┏━━
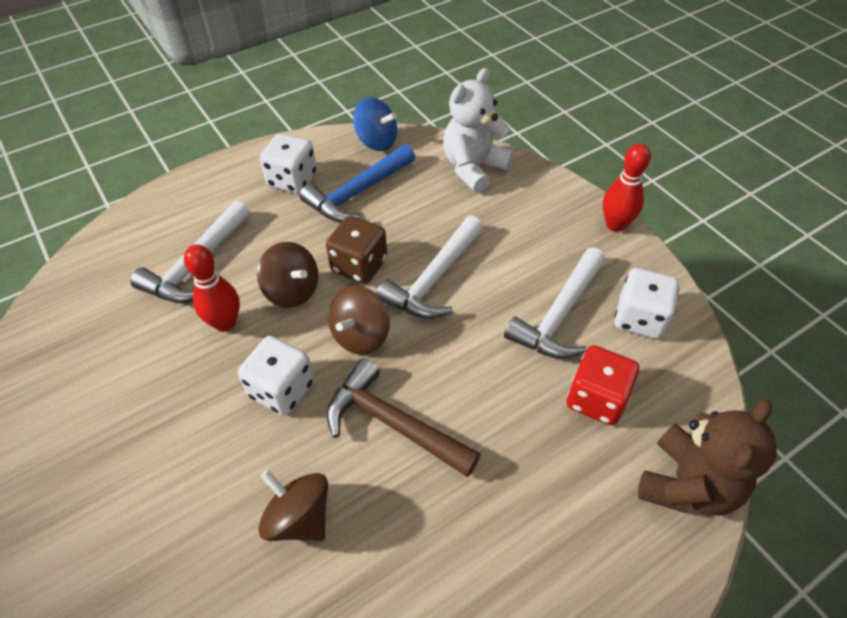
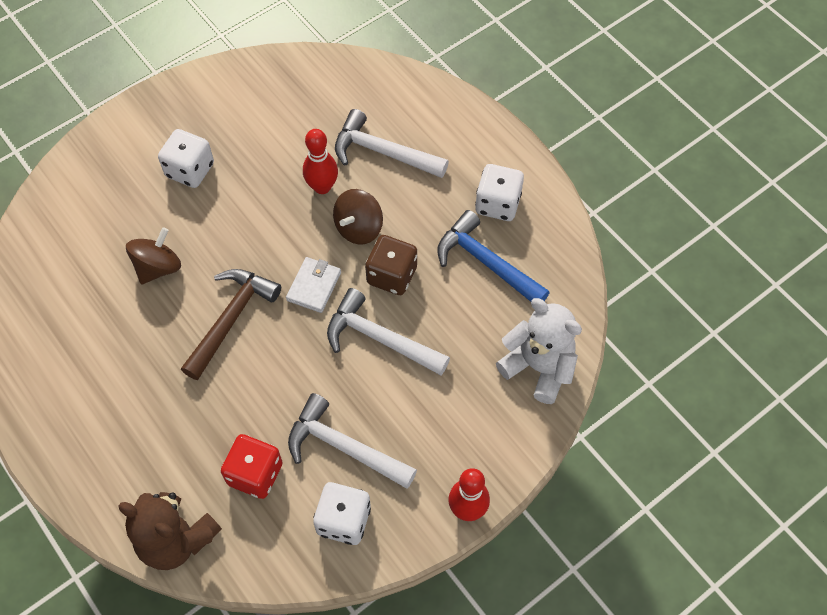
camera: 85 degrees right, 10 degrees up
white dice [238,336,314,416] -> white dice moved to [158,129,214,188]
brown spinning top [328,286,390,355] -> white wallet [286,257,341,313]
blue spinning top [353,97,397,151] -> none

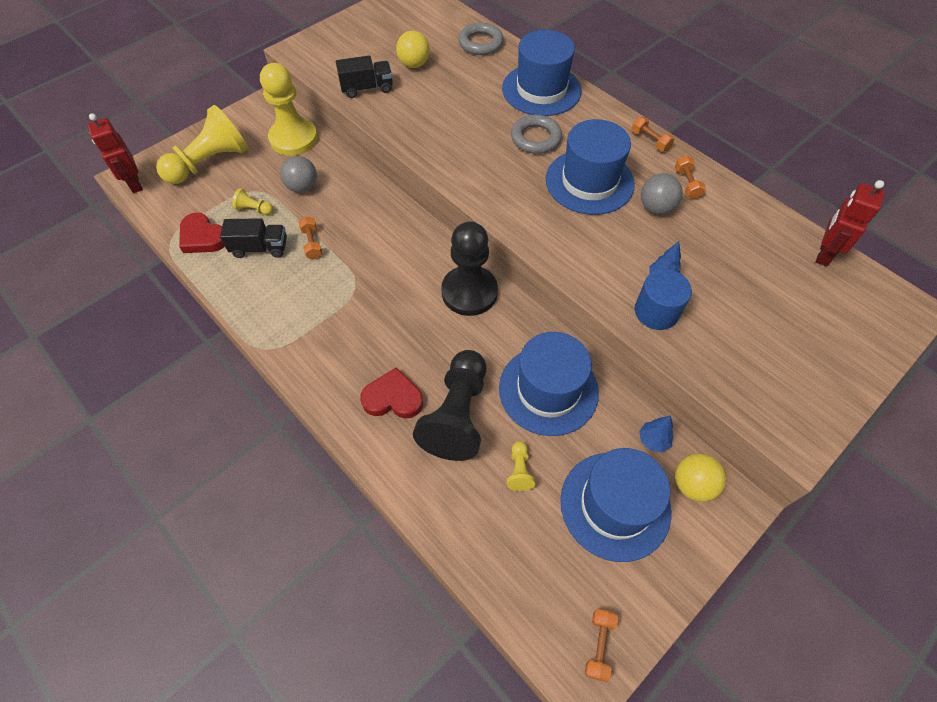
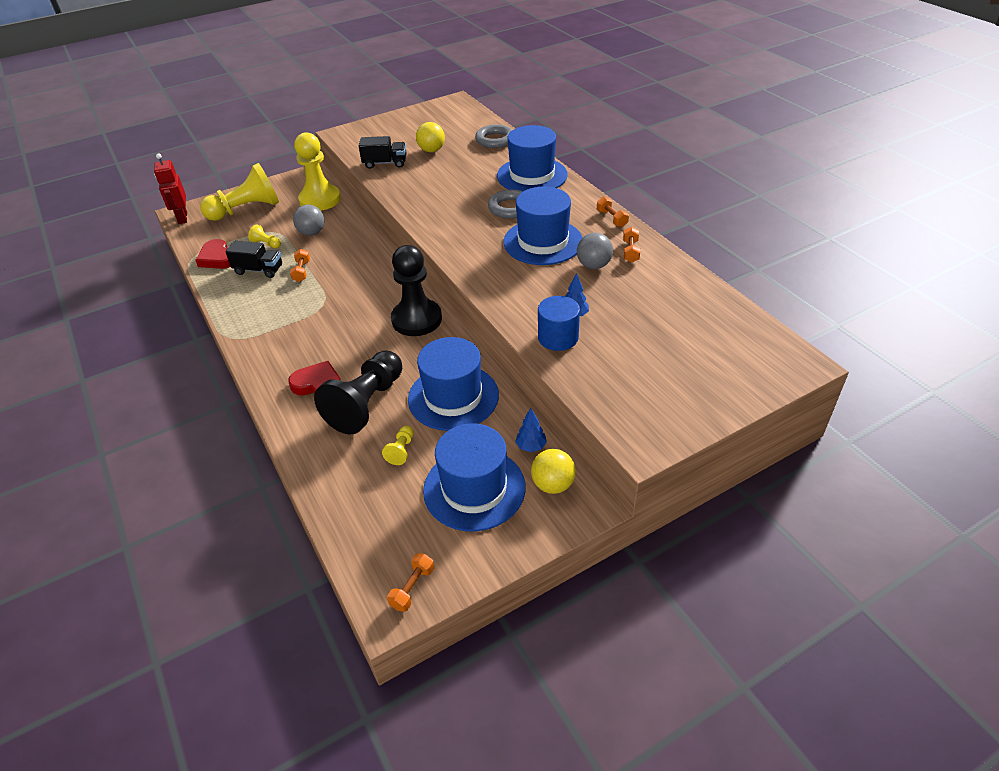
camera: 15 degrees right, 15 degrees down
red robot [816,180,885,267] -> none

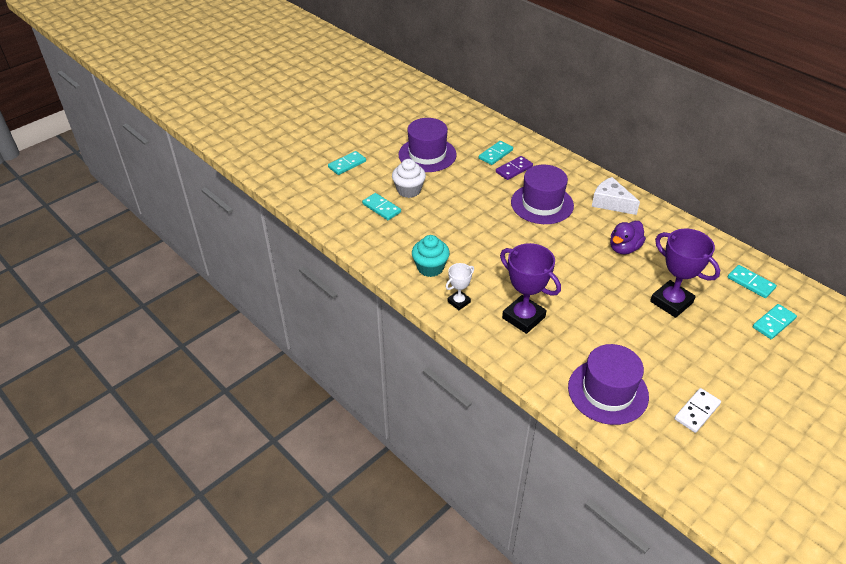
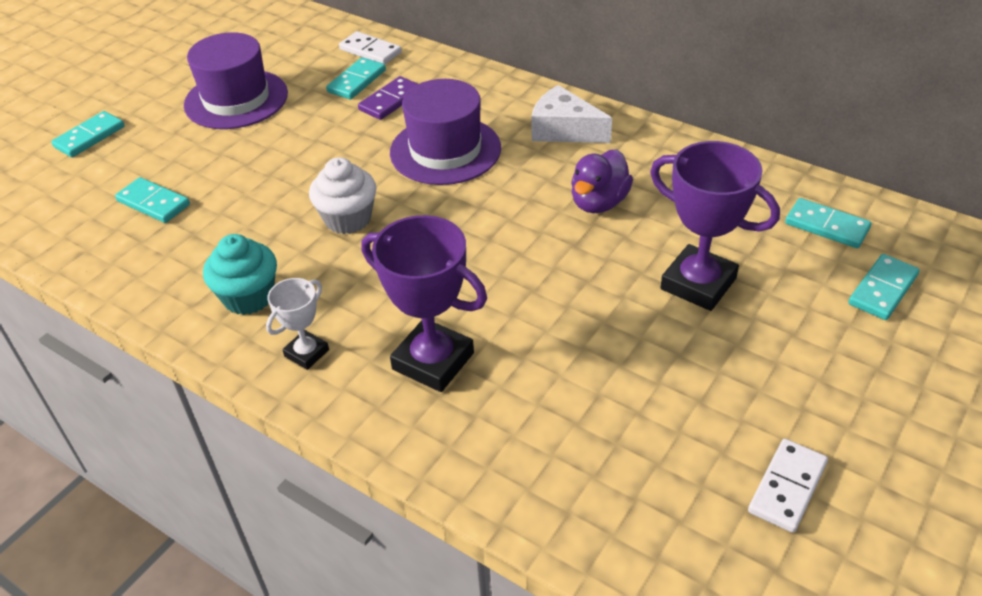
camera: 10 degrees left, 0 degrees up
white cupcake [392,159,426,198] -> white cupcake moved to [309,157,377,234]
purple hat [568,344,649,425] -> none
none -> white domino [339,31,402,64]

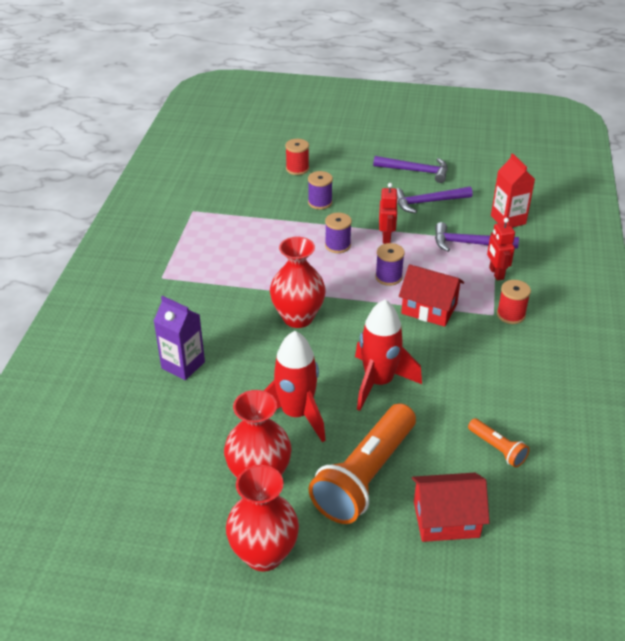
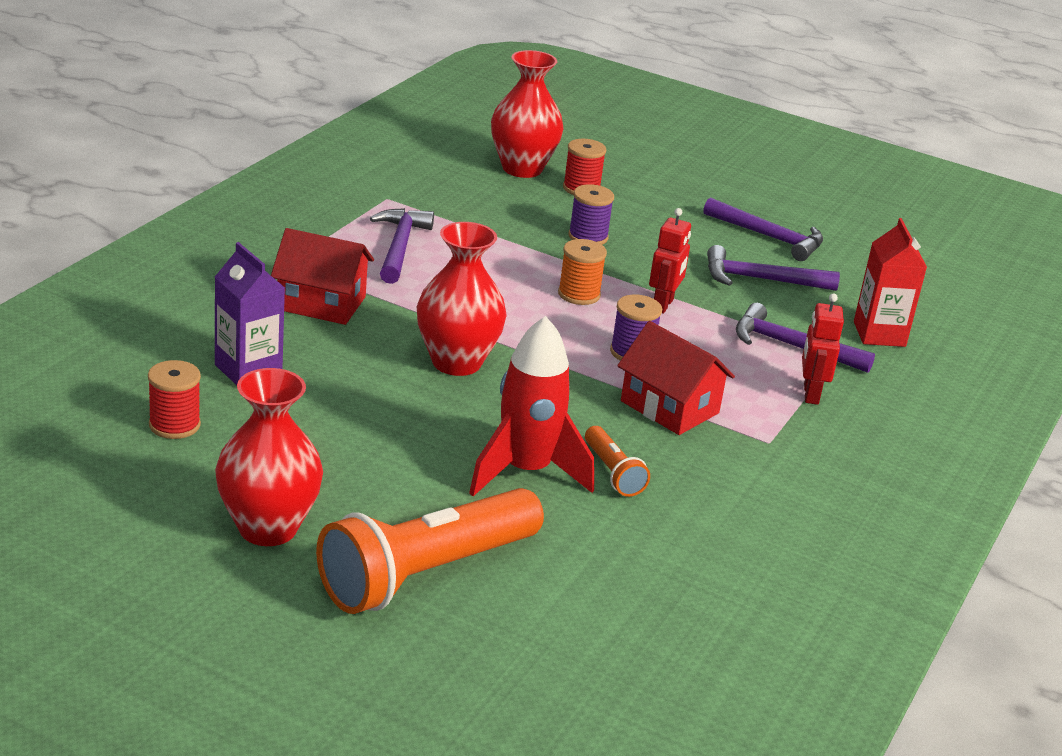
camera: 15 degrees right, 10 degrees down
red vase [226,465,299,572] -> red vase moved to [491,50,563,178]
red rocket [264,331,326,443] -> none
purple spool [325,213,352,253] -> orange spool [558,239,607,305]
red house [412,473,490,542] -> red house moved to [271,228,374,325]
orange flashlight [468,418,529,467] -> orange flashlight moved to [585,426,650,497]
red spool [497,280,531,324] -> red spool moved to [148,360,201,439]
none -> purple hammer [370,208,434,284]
┗━━
### How to complete this task
Repeat the material verbatim but without any of its pictures.

### Exercise solution
camera: 85 degrees right, 10 degrees up
white dice [238,336,314,416] -> white dice moved to [158,129,214,188]
brown spinning top [328,286,390,355] -> white wallet [286,257,341,313]
blue spinning top [353,97,397,151] -> none

camera: 15 degrees right, 15 degrees down
red robot [816,180,885,267] -> none

camera: 10 degrees left, 0 degrees up
white cupcake [392,159,426,198] -> white cupcake moved to [309,157,377,234]
purple hat [568,344,649,425] -> none
none -> white domino [339,31,402,64]

camera: 15 degrees right, 10 degrees down
red vase [226,465,299,572] -> red vase moved to [491,50,563,178]
red rocket [264,331,326,443] -> none
purple spool [325,213,352,253] -> orange spool [558,239,607,305]
red house [412,473,490,542] -> red house moved to [271,228,374,325]
orange flashlight [468,418,529,467] -> orange flashlight moved to [585,426,650,497]
red spool [497,280,531,324] -> red spool moved to [148,360,201,439]
none -> purple hammer [370,208,434,284]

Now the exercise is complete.